» TASK OBJECTIVE: Copy out, unchanged, the entries below from the "J1 pin 1: Y9 -> VA" line to the final line. Omit pictures.
BEGIN DATA SUPPLIED
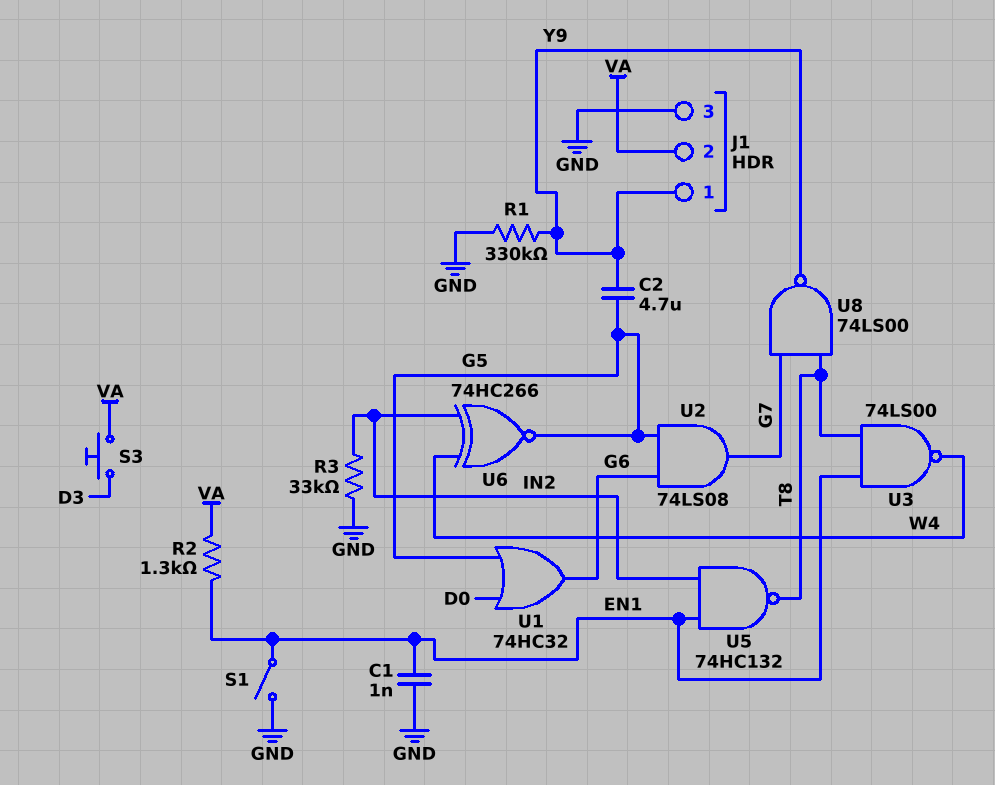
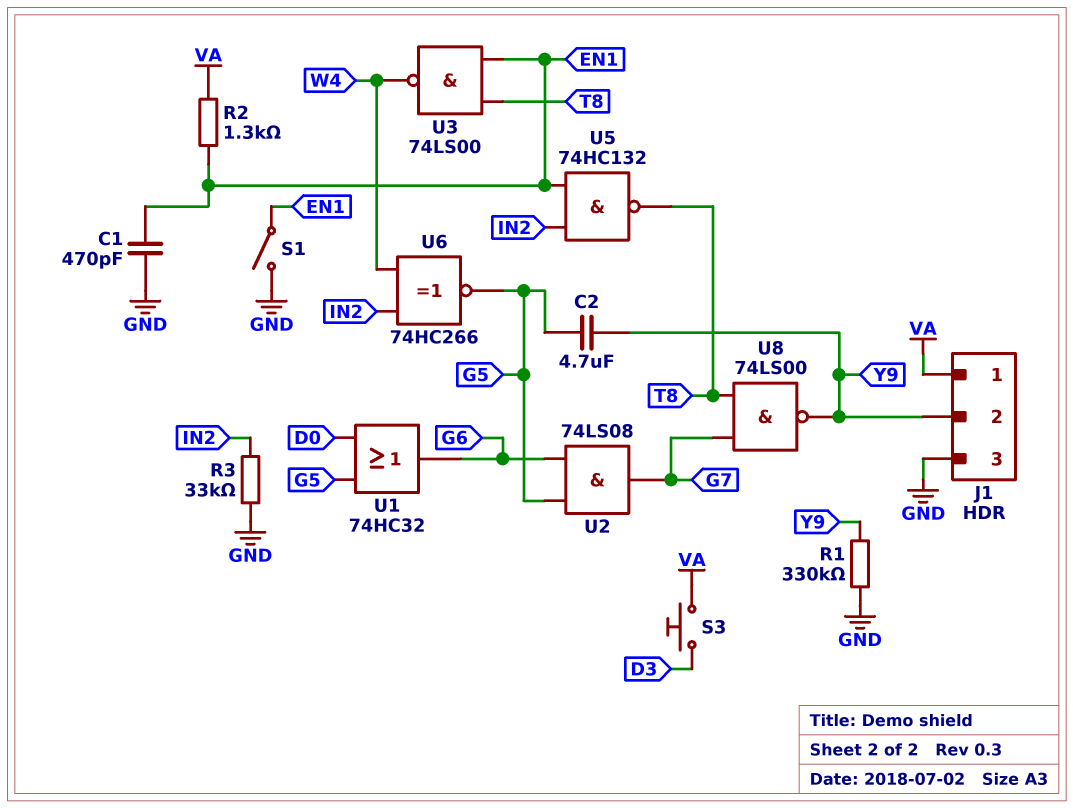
C1: 1nF (EN1, GND) -> 470pF (EN1, GND)
J1 pin 1: Y9 -> VA
J1 pin 2: VA -> Y9

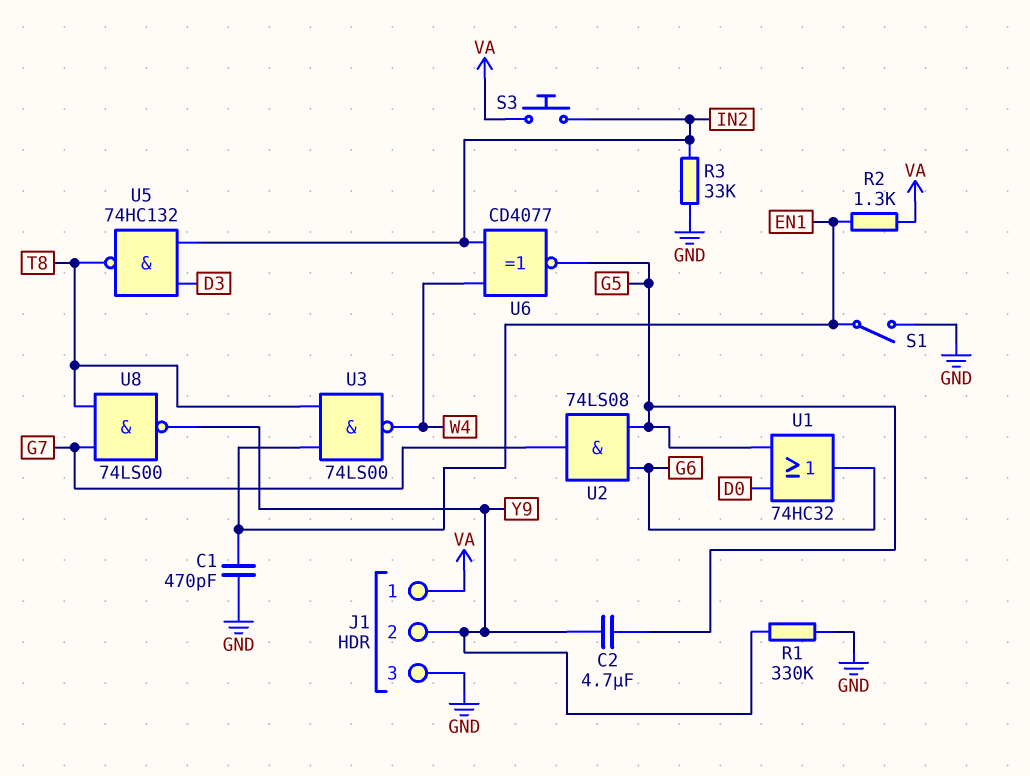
S3: button (D3, VA) -> button (IN2, VA)
U5: NAND 74HC132 (in EN1, in IN2, out T8) -> NAND 74HC132 (in D3, in IN2, out T8)
U6: XNOR 74HC266 (in IN2, in W4, out G5) -> XNOR CD4077 (in IN2, in W4, out G5)

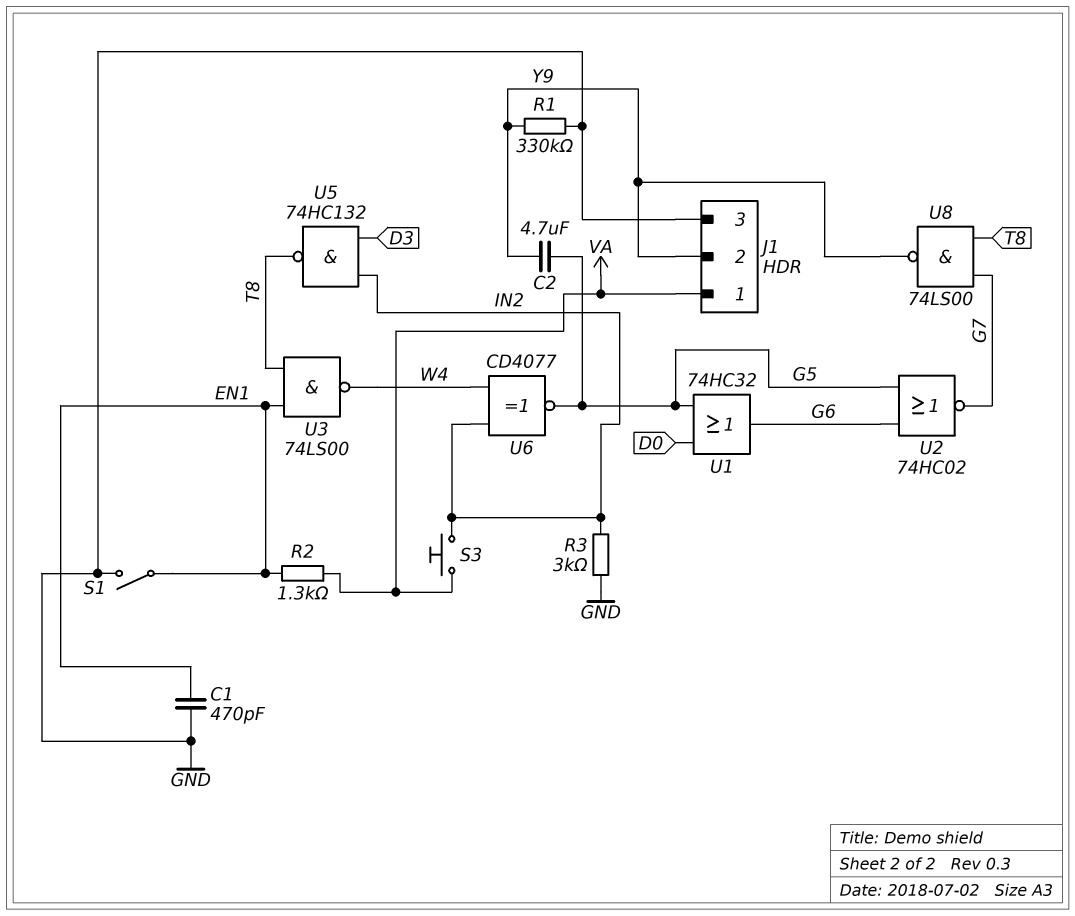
R3: 33k (GND, IN2) -> 3k (GND, IN2)
U2: AND 74LS08 (in G5, in G6, out G7) -> NOR 74HC02 (in G5, in G6, out G7)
END DATA SUPPLIED
» ANSWER TO THIS TASK:
J1 pin 1: Y9 -> VA
J1 pin 2: VA -> Y9

S3: button (D3, VA) -> button (IN2, VA)
U5: NAND 74HC132 (in EN1, in IN2, out T8) -> NAND 74HC132 (in D3, in IN2, out T8)
U6: XNOR 74HC266 (in IN2, in W4, out G5) -> XNOR CD4077 (in IN2, in W4, out G5)

R3: 33k (GND, IN2) -> 3k (GND, IN2)
U2: AND 74LS08 (in G5, in G6, out G7) -> NOR 74HC02 (in G5, in G6, out G7)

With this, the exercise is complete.